Aim of the task> For the entries that appear below, write out the exact text and omit the pictures.

Object change listings:
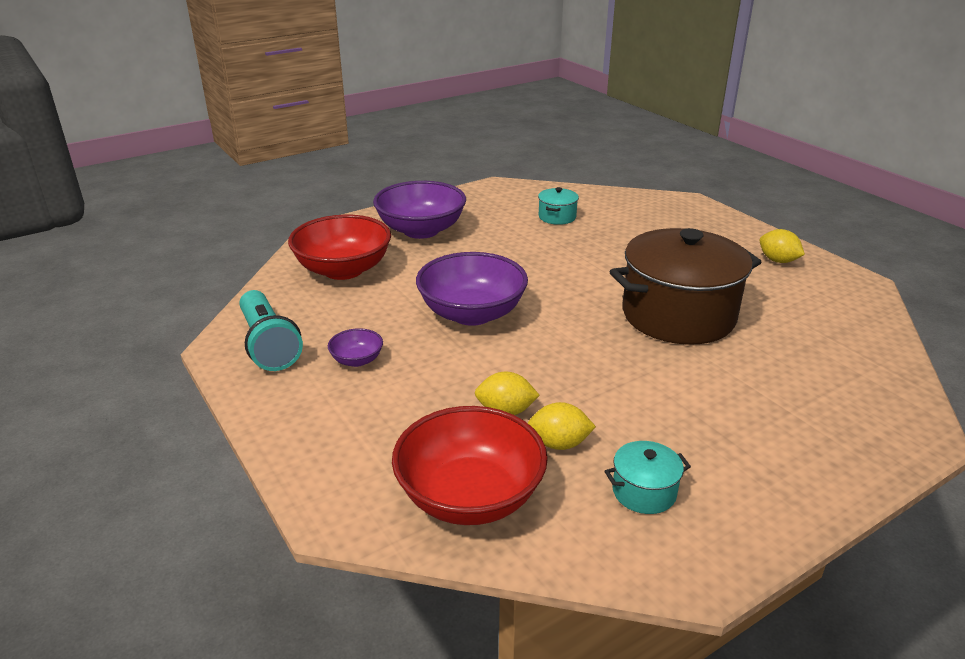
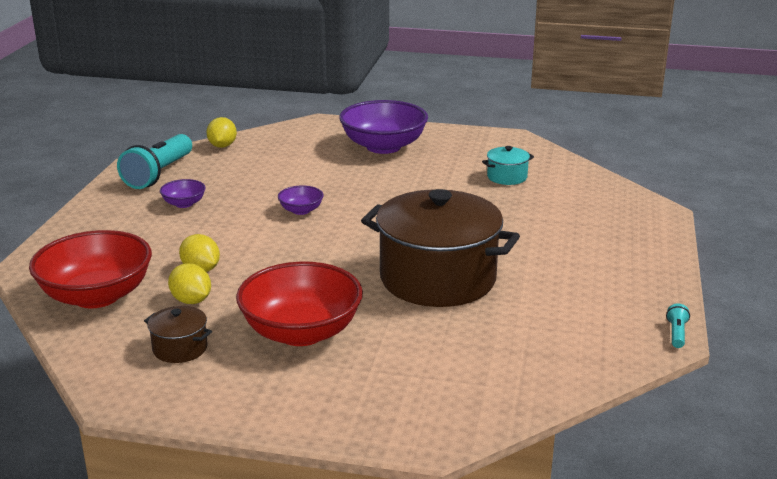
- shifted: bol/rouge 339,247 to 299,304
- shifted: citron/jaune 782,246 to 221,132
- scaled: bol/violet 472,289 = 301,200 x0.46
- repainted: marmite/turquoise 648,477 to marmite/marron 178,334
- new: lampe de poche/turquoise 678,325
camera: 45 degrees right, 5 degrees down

Final answer>
- shifted: bol/rouge 339,247 to 299,304
- shifted: citron/jaune 782,246 to 221,132
- scaled: bol/violet 472,289 = 301,200 x0.46
- repainted: marmite/turquoise 648,477 to marmite/marron 178,334
- new: lampe de poche/turquoise 678,325
camera: 45 degrees right, 5 degrees down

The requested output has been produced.